### INPUT MATERIAL
-=-=-

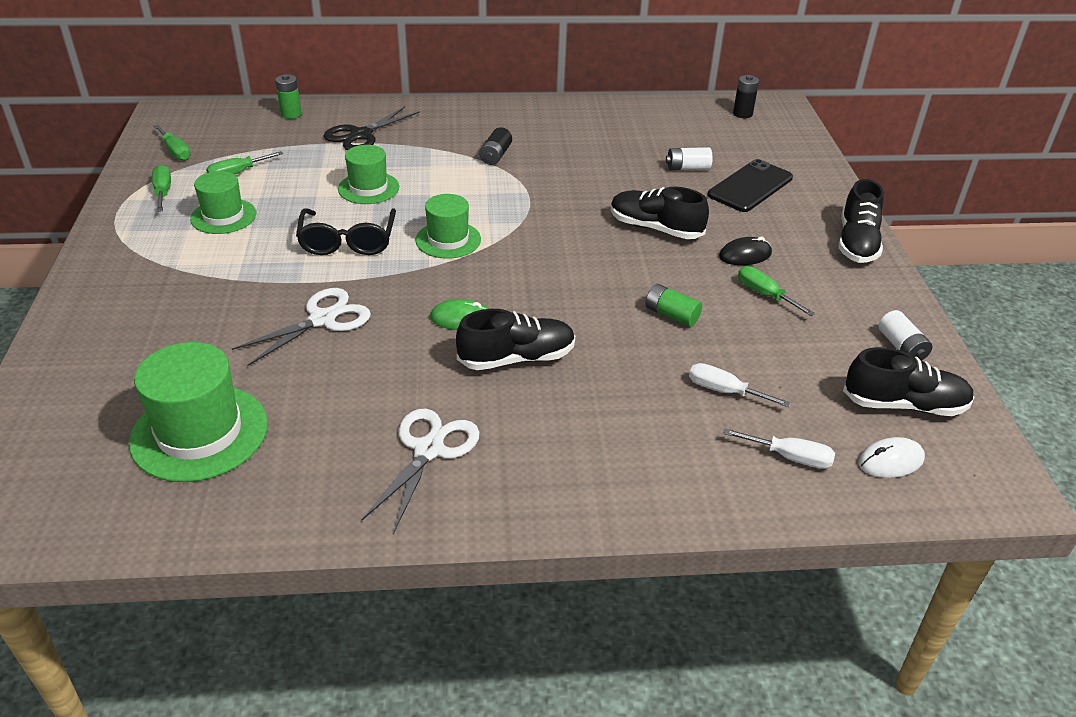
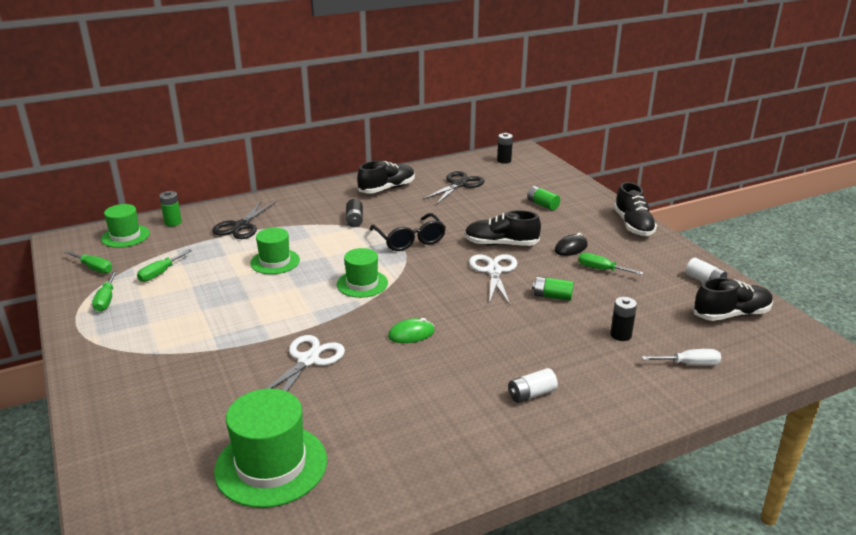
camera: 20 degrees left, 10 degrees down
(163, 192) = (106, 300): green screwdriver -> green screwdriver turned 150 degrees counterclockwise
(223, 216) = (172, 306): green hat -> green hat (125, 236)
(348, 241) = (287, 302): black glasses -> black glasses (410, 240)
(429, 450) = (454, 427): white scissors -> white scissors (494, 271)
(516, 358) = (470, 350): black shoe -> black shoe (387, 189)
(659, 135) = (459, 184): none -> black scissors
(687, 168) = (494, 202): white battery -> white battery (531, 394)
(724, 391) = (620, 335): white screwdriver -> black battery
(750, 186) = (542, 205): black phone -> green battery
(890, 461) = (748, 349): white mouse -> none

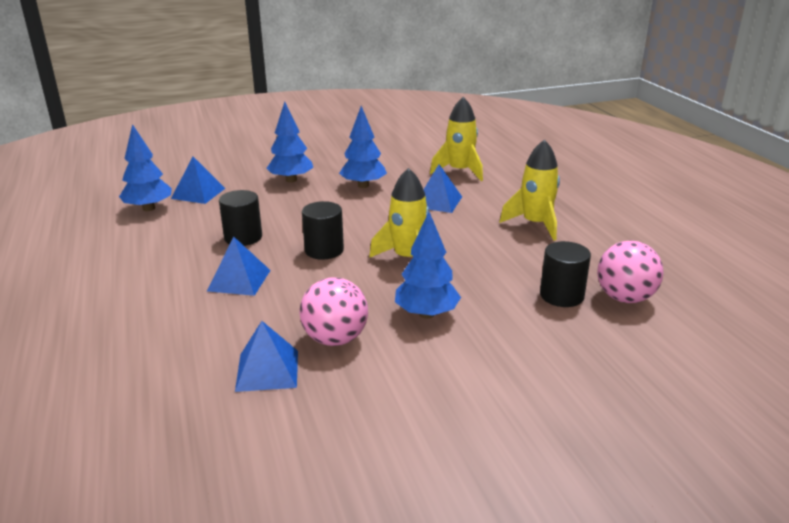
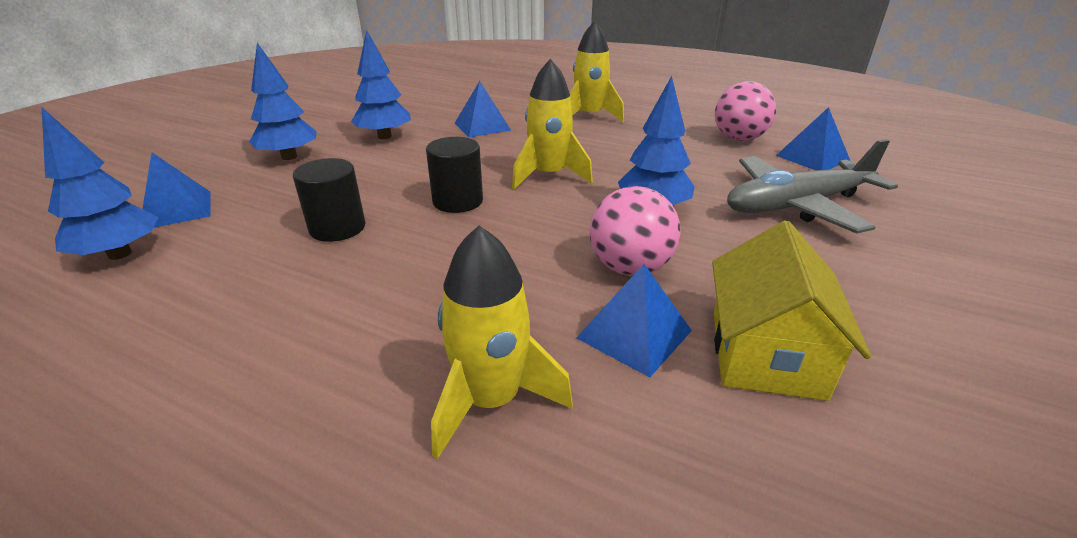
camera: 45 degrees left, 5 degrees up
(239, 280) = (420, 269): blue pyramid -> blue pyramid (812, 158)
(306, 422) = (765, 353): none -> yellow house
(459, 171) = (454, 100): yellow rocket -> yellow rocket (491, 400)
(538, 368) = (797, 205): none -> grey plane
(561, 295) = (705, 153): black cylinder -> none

-=-=-

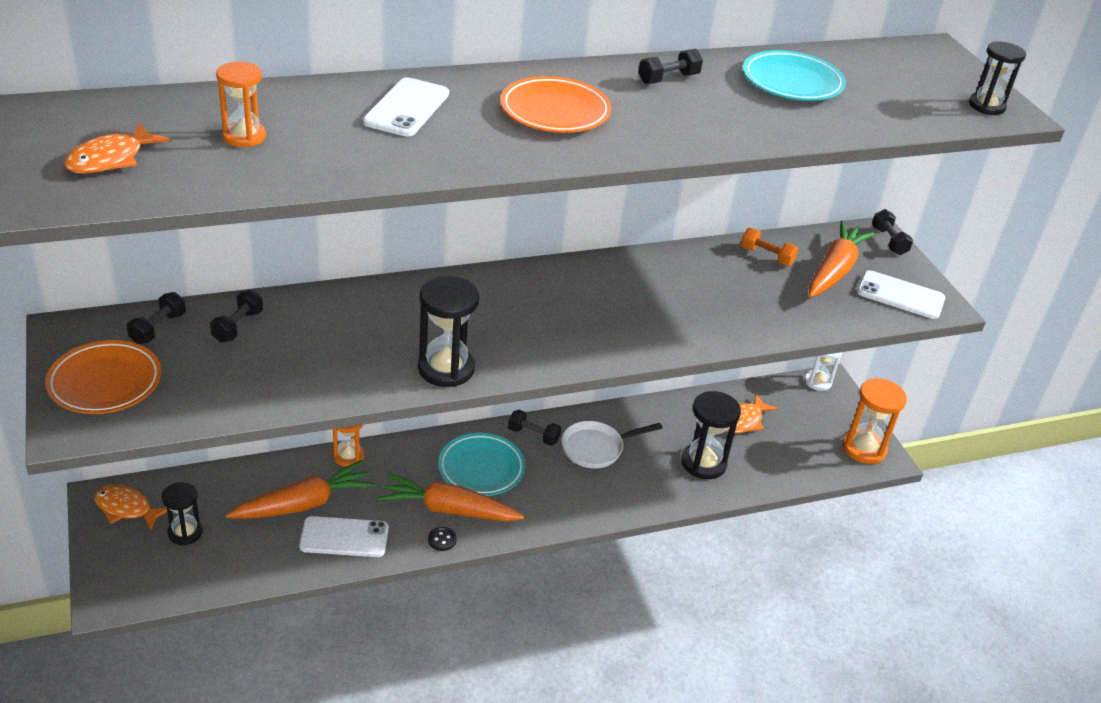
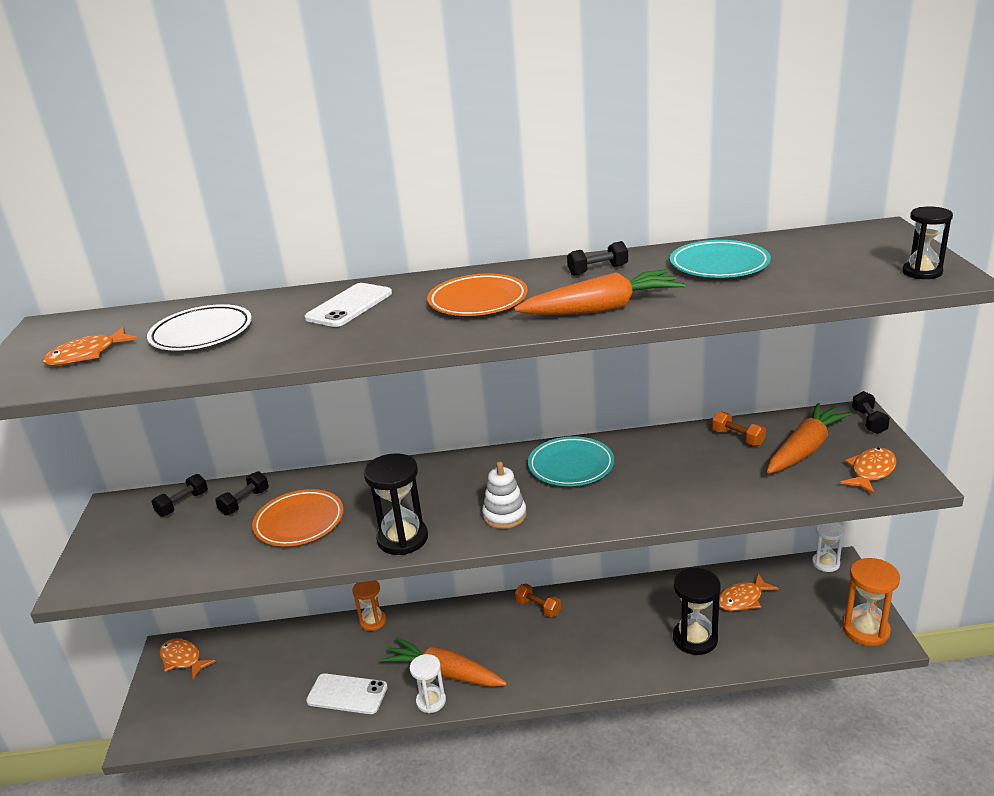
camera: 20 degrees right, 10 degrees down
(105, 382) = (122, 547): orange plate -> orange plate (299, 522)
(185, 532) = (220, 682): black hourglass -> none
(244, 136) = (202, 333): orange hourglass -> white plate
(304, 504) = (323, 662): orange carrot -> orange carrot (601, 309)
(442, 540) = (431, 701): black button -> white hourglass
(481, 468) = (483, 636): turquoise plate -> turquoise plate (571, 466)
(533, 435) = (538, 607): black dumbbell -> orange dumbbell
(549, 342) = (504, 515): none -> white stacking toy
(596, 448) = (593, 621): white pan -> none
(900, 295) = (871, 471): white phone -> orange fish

-=-=-

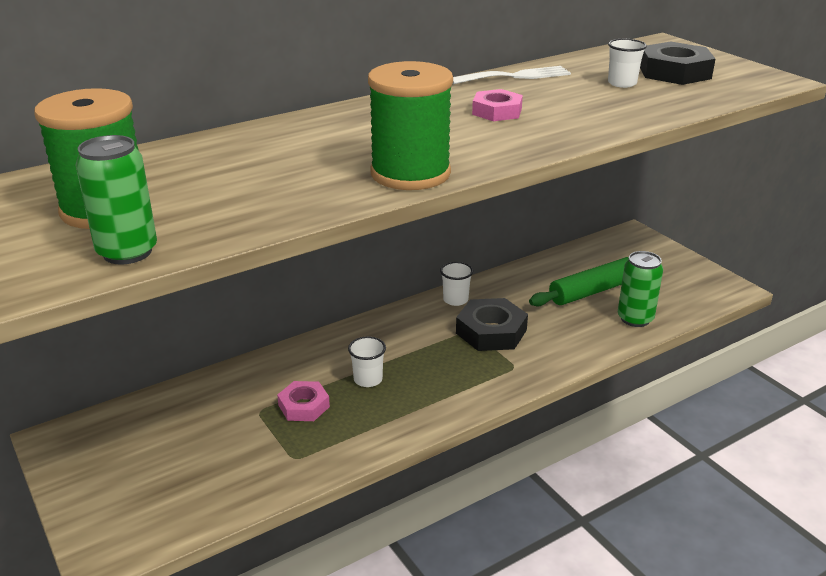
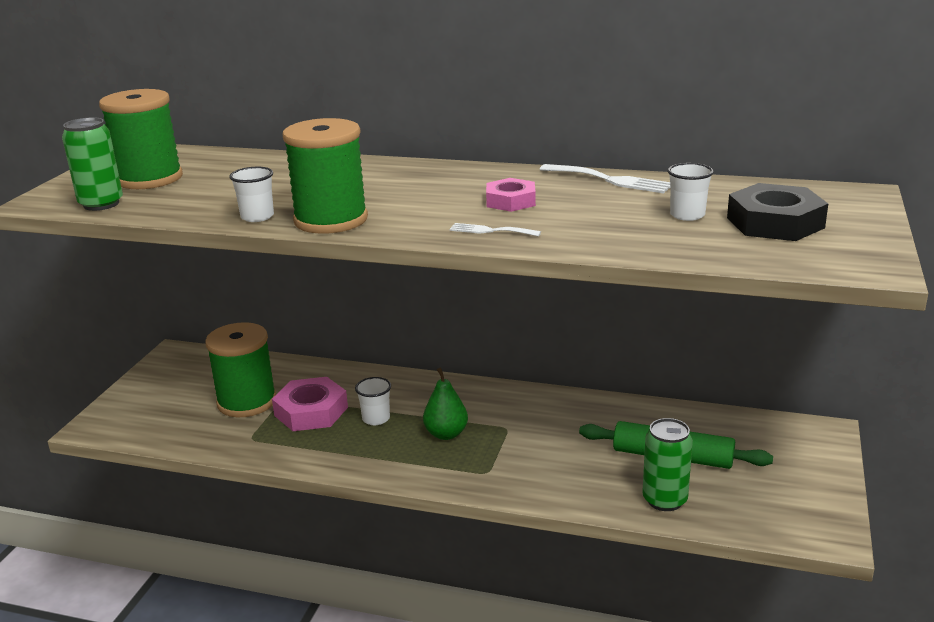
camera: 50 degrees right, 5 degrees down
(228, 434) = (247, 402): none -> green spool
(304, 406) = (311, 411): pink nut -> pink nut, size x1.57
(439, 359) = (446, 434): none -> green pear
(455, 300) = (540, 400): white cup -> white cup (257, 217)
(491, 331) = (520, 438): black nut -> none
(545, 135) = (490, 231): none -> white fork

-=-=-

### REQUIRED WORK
Extract every line above containing the word "battery".

### RESULT FOR THIS EXERCISE
(687, 168) = (494, 202): white battery -> white battery (531, 394)
(724, 391) = (620, 335): white screwdriver -> black battery
(750, 186) = (542, 205): black phone -> green battery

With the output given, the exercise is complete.